** DATA FOR THE TASK follows **

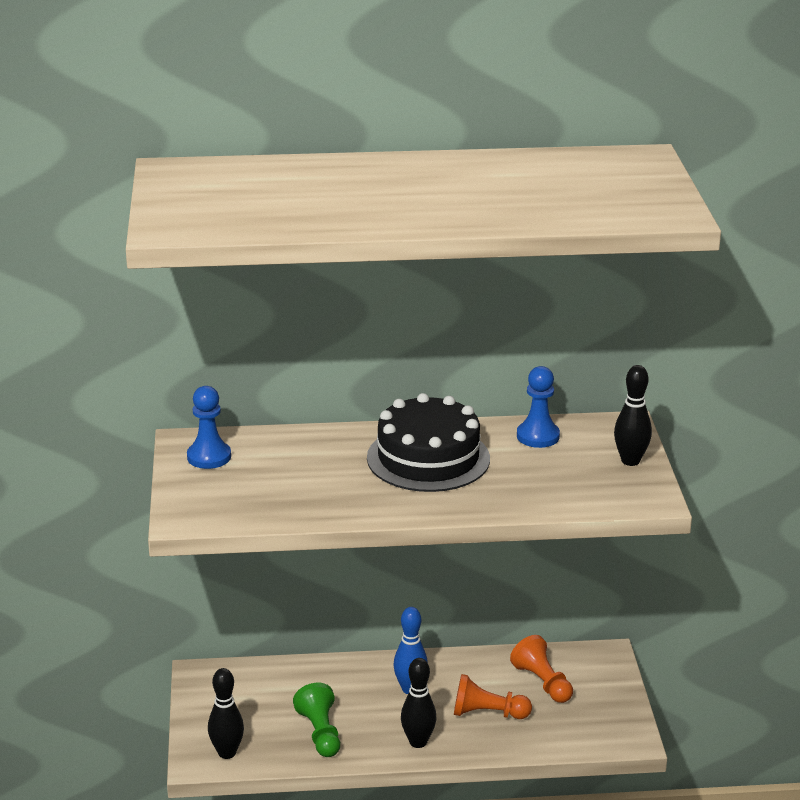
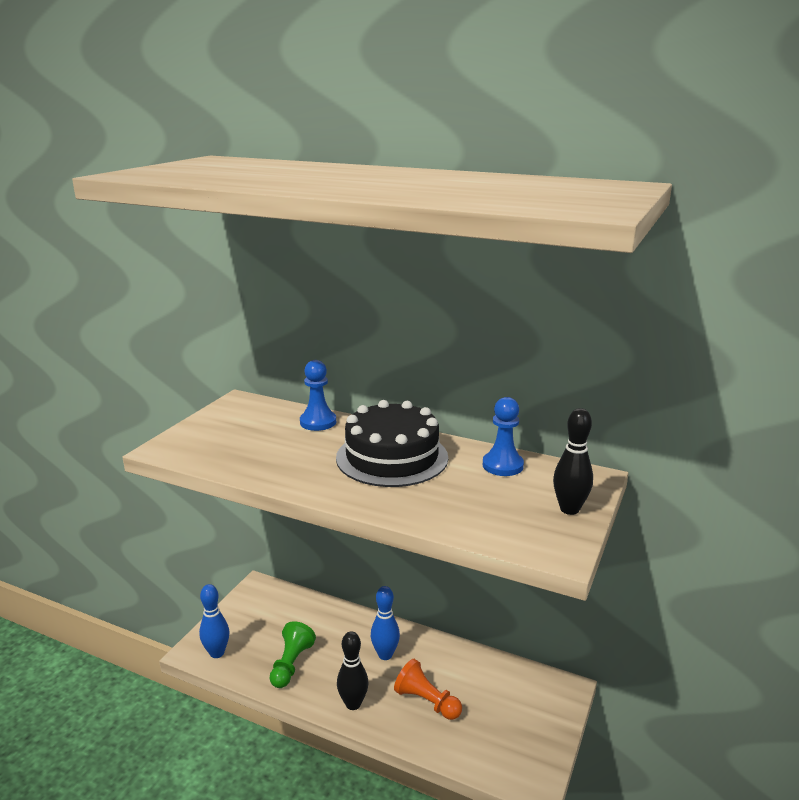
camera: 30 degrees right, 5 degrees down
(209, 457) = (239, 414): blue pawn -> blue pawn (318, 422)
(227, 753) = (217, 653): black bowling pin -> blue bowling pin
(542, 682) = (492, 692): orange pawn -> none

** End of DATA FOR THE TASK **
** DATA FOR THE TASK follows **

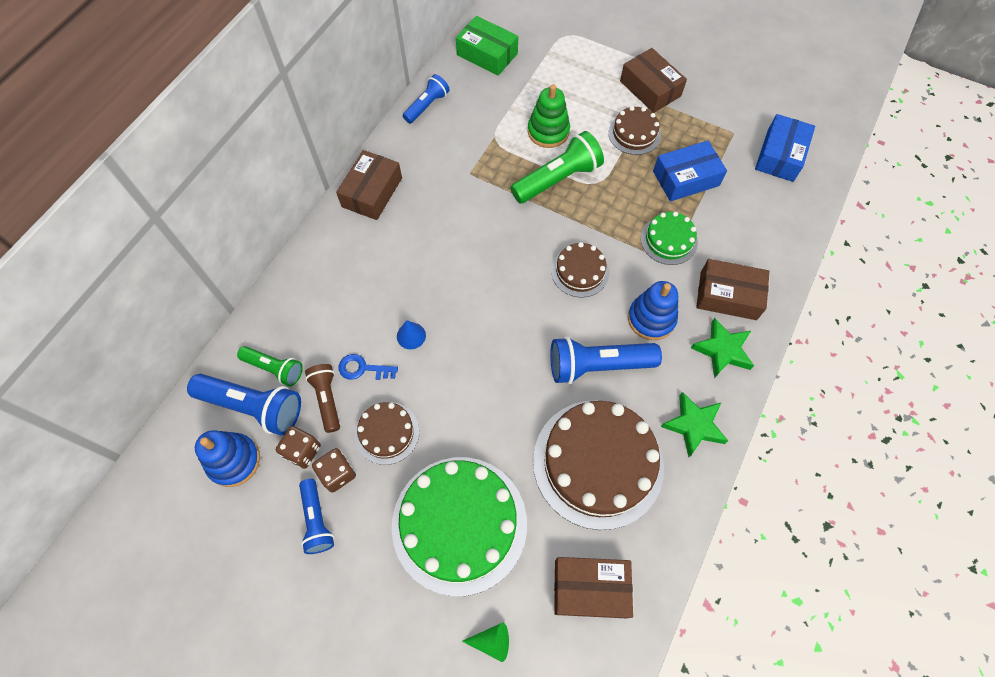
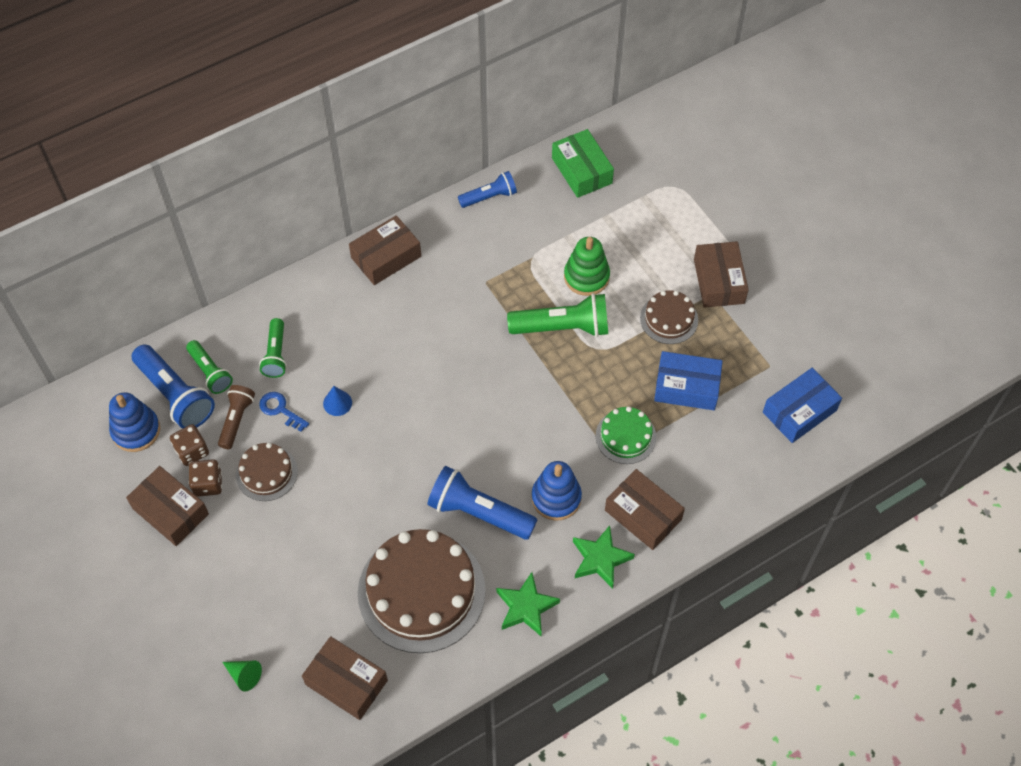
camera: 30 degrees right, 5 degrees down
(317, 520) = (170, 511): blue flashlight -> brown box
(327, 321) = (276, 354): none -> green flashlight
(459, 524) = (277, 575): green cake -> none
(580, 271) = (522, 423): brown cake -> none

** End of DATA FOR THE TASK **

What you give back should be exactly the lines of the data above from the line with "(327, 321) = (276, 354): none" through the line with "(580, 271) = (522, 423): brown cake -> none", both of those included, and nothing more.

● ANSWER FOR THE TASK
(327, 321) = (276, 354): none -> green flashlight
(459, 524) = (277, 575): green cake -> none
(580, 271) = (522, 423): brown cake -> none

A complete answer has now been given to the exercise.